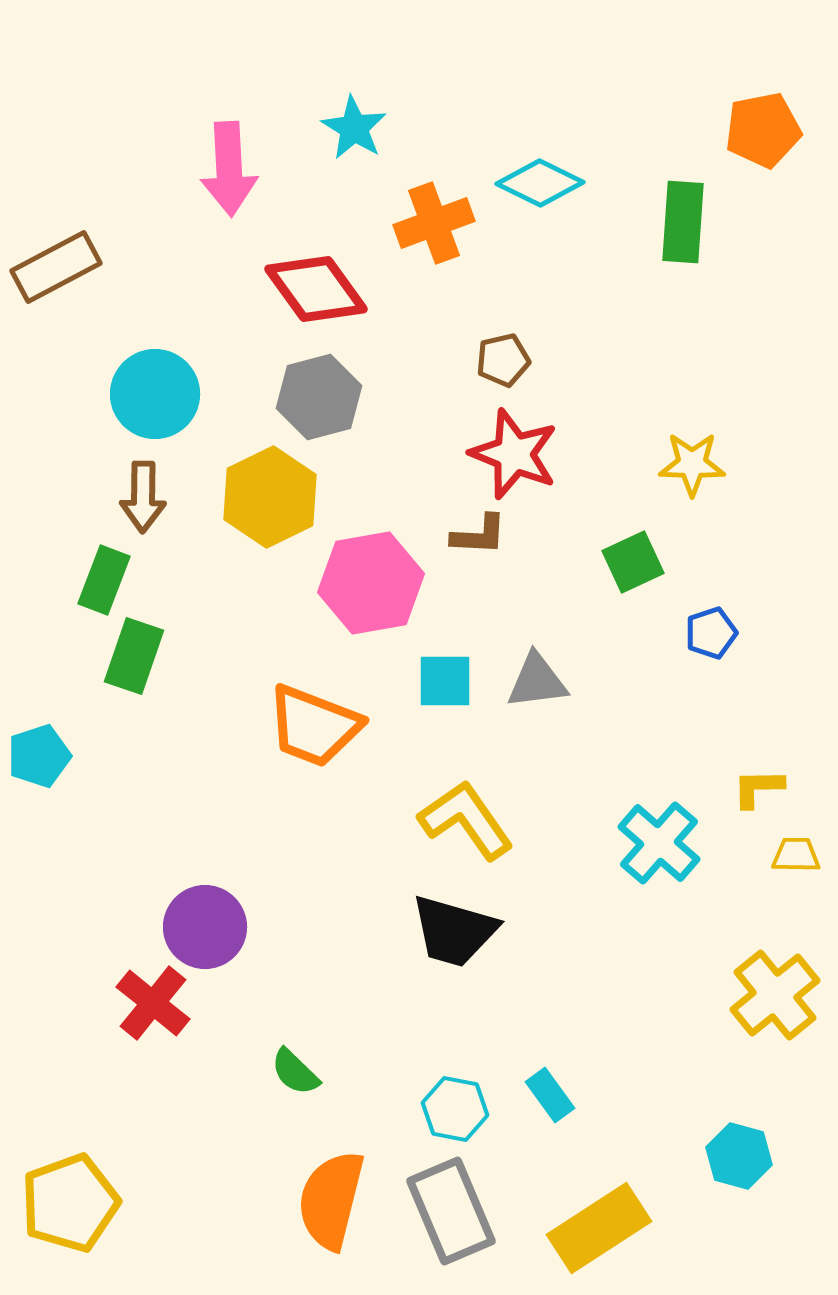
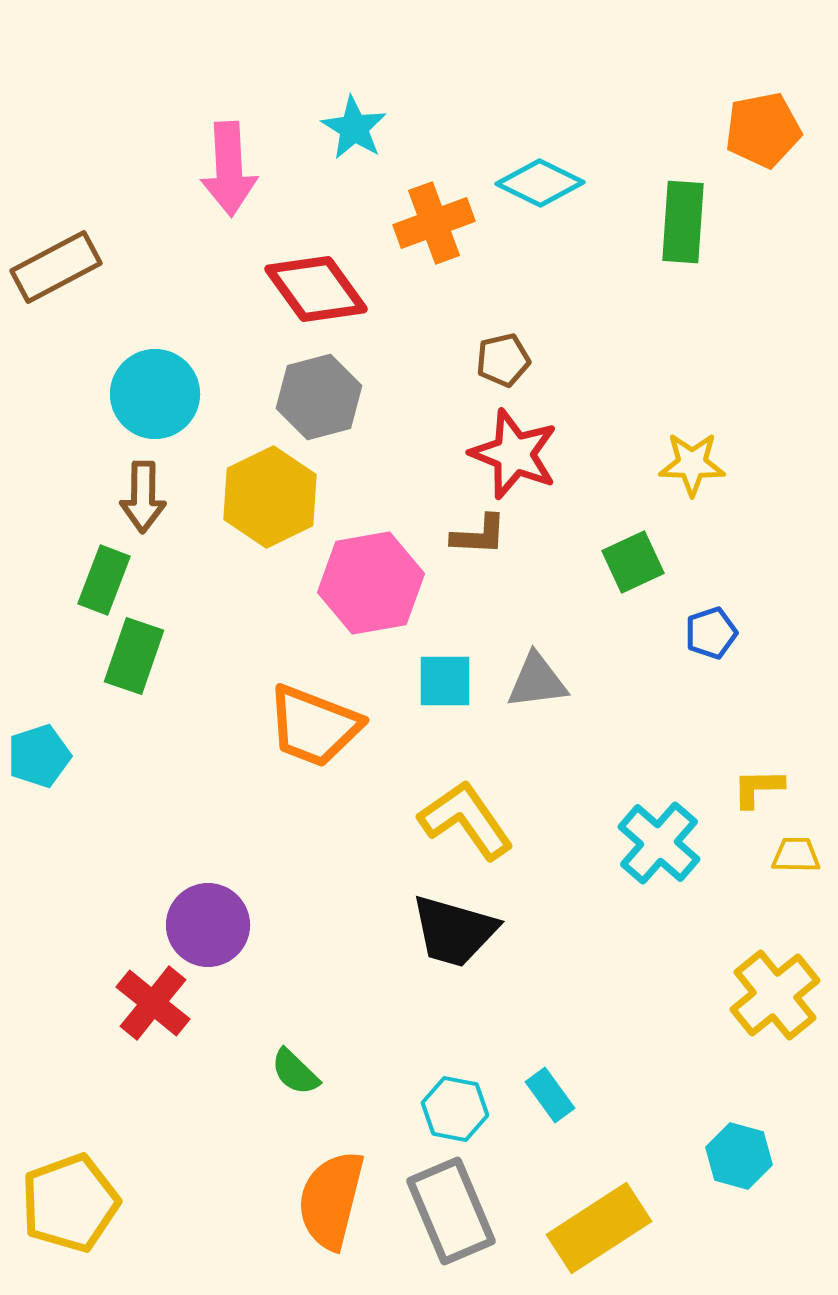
purple circle at (205, 927): moved 3 px right, 2 px up
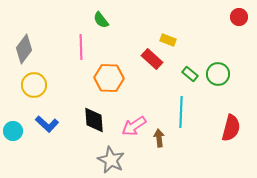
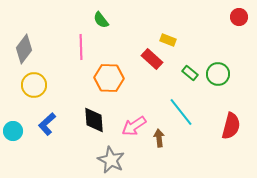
green rectangle: moved 1 px up
cyan line: rotated 40 degrees counterclockwise
blue L-shape: rotated 95 degrees clockwise
red semicircle: moved 2 px up
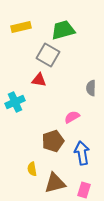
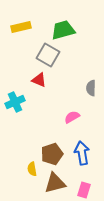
red triangle: rotated 14 degrees clockwise
brown pentagon: moved 1 px left, 13 px down
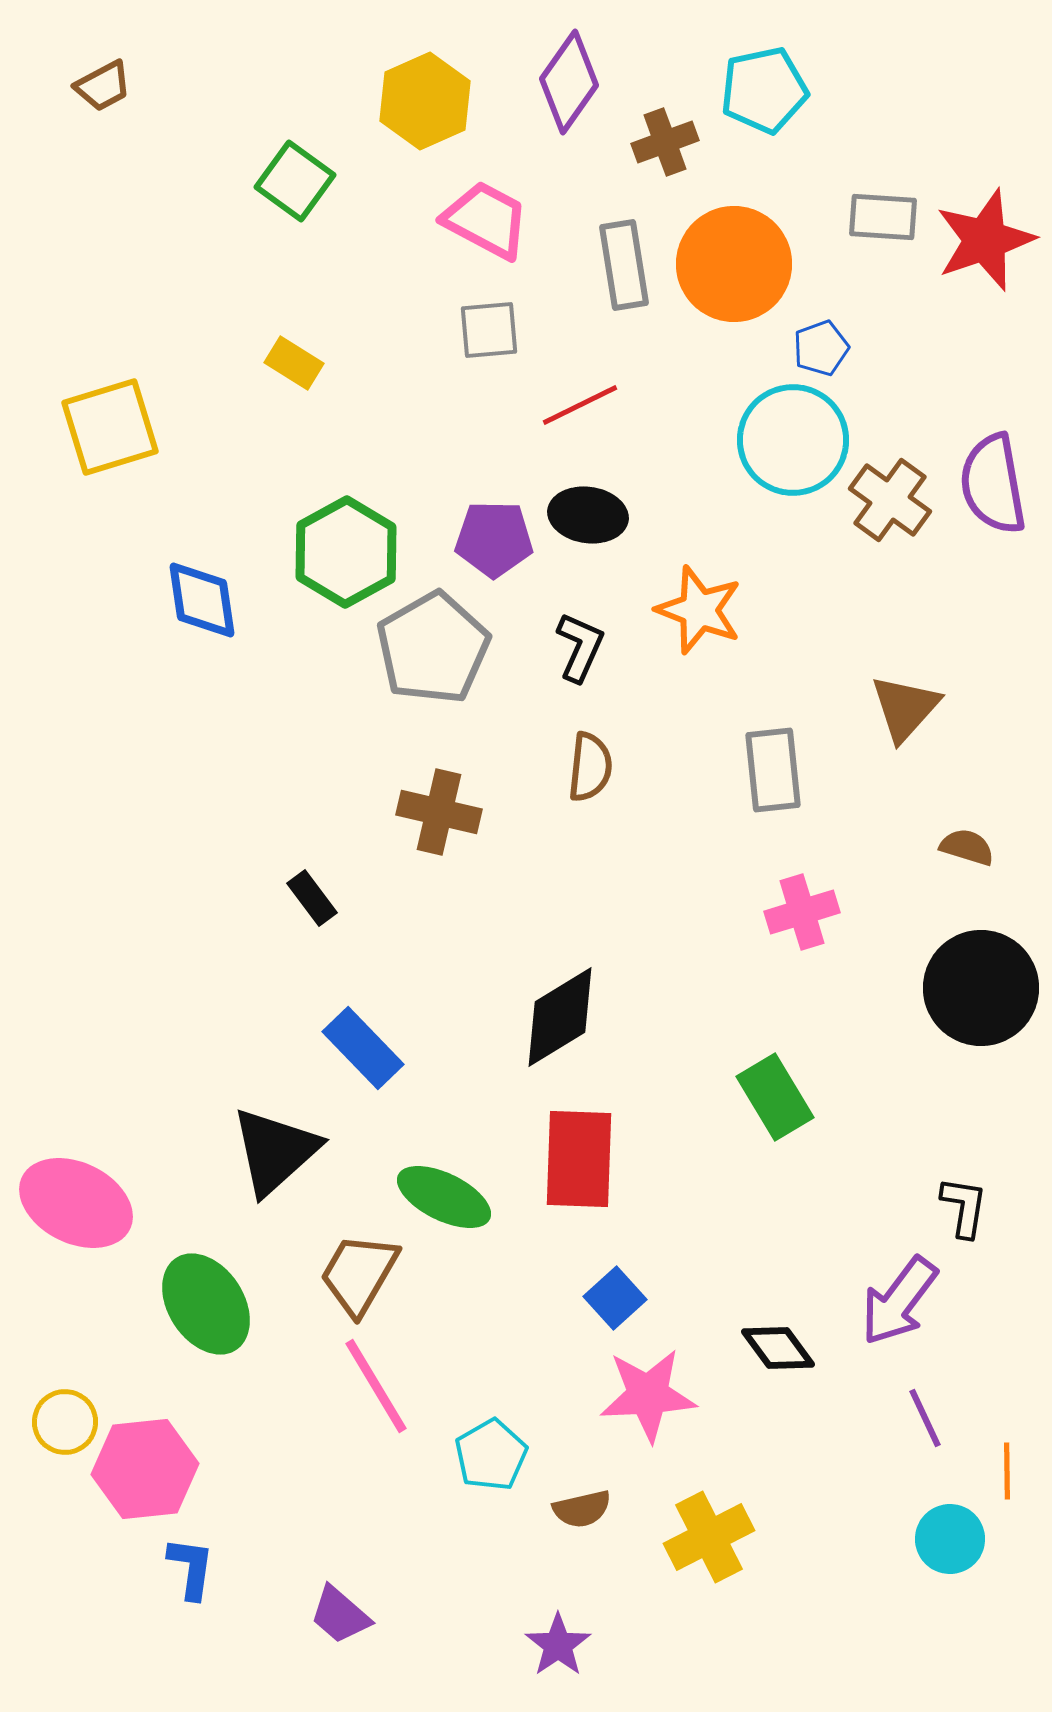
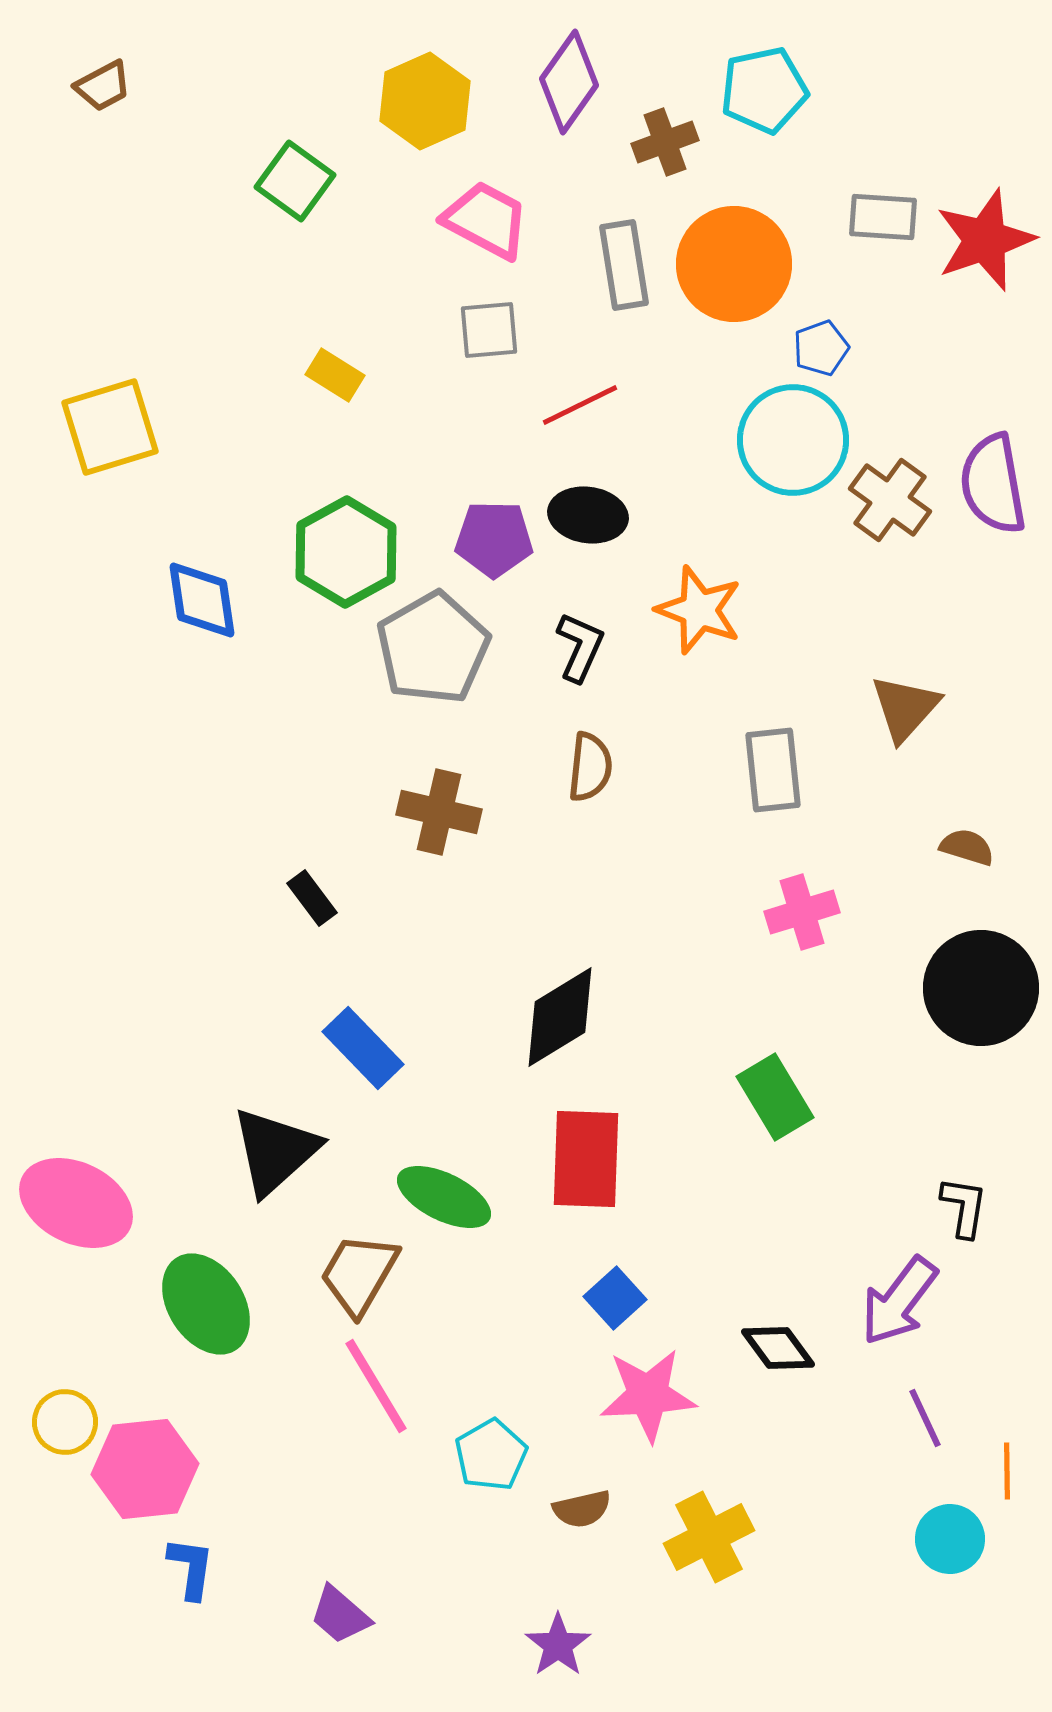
yellow rectangle at (294, 363): moved 41 px right, 12 px down
red rectangle at (579, 1159): moved 7 px right
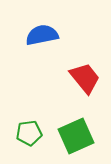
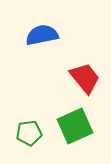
green square: moved 1 px left, 10 px up
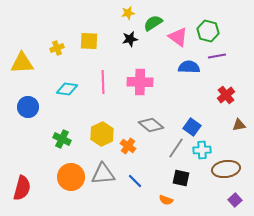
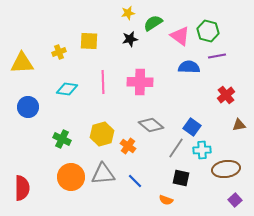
pink triangle: moved 2 px right, 1 px up
yellow cross: moved 2 px right, 4 px down
yellow hexagon: rotated 10 degrees clockwise
red semicircle: rotated 15 degrees counterclockwise
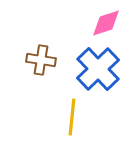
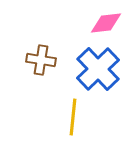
pink diamond: rotated 12 degrees clockwise
yellow line: moved 1 px right
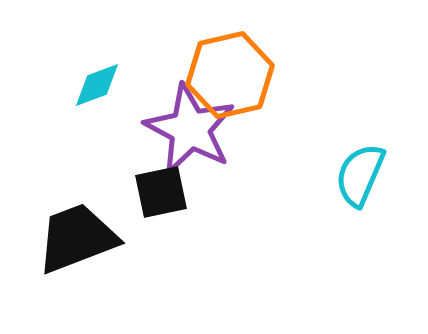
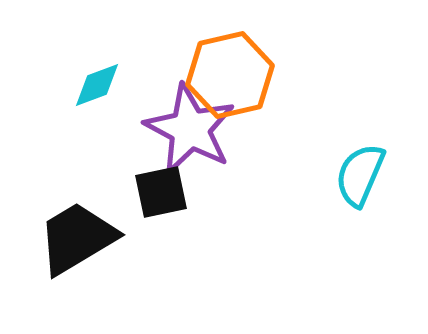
black trapezoid: rotated 10 degrees counterclockwise
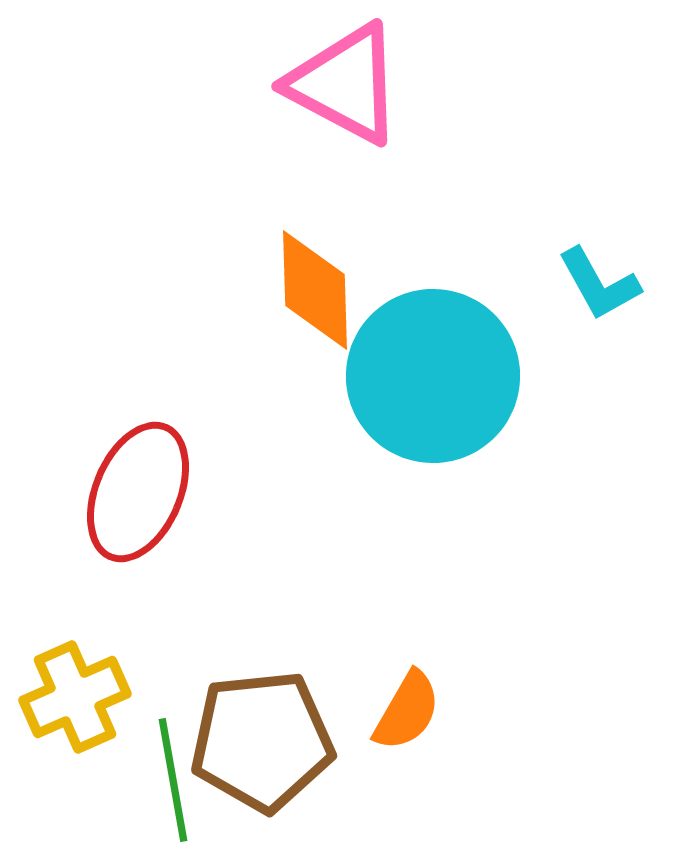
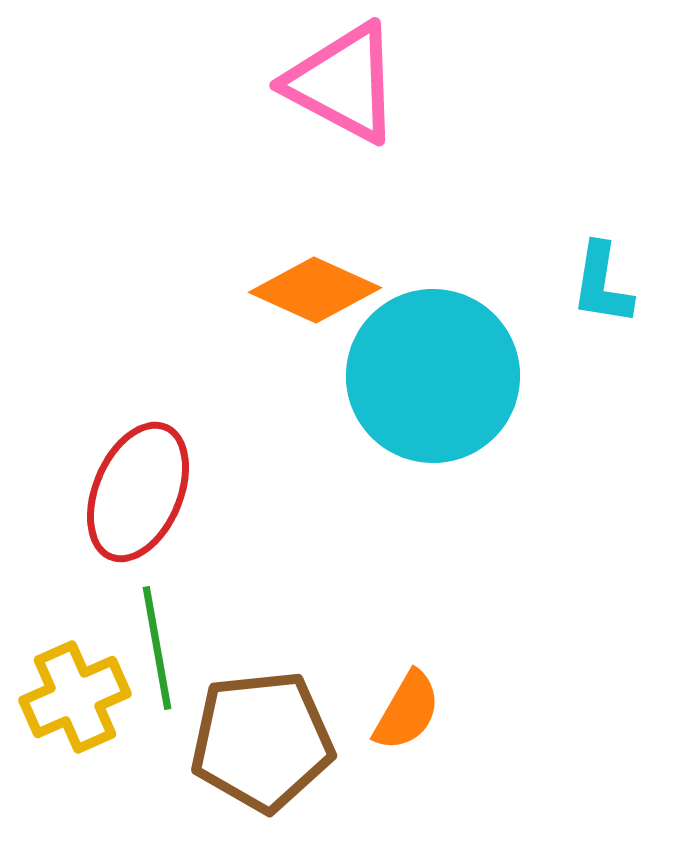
pink triangle: moved 2 px left, 1 px up
cyan L-shape: moved 3 px right; rotated 38 degrees clockwise
orange diamond: rotated 64 degrees counterclockwise
green line: moved 16 px left, 132 px up
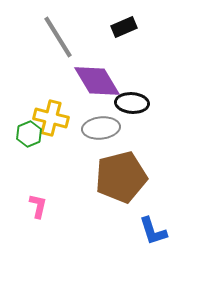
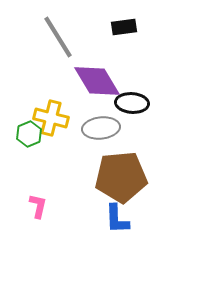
black rectangle: rotated 15 degrees clockwise
brown pentagon: rotated 9 degrees clockwise
blue L-shape: moved 36 px left, 12 px up; rotated 16 degrees clockwise
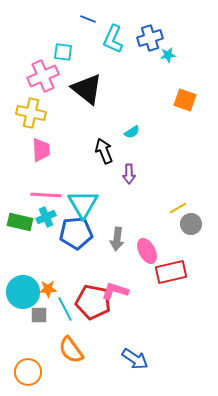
============
Problem to work on:
Retype only the lines above from the one with "green rectangle: moved 1 px up" through the one with "yellow rectangle at", exactly and with both ends. Images stay out.

Response box:
green rectangle: moved 1 px up
cyan line: rotated 40 degrees counterclockwise
blue L-shape: rotated 95 degrees clockwise
red semicircle: moved 2 px up
red triangle: rotated 14 degrees clockwise
brown pentagon: moved 1 px left, 13 px down
yellow rectangle at (294, 363): moved 41 px right, 12 px down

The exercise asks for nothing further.